Looking at the data that follows, count the lines containing the word "black" and write down only that count.

*** Given data Section Begins ***

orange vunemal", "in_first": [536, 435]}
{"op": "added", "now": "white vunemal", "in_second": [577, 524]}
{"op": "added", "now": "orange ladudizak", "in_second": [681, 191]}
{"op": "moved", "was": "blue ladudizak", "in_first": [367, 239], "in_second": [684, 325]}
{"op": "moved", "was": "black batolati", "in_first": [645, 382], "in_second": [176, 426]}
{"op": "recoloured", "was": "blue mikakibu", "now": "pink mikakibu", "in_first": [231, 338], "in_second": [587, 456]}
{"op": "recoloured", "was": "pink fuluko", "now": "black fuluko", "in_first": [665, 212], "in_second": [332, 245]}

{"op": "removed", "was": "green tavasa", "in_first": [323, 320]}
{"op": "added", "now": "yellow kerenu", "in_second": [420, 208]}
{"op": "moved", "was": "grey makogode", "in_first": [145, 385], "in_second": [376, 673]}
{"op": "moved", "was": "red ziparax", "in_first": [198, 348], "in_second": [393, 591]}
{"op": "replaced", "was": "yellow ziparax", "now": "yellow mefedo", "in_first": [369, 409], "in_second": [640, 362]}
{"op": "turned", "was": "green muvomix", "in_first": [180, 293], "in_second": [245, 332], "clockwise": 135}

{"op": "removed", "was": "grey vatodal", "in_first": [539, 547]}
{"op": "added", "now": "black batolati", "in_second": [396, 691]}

*** Given data Section Ends ***

### Response
3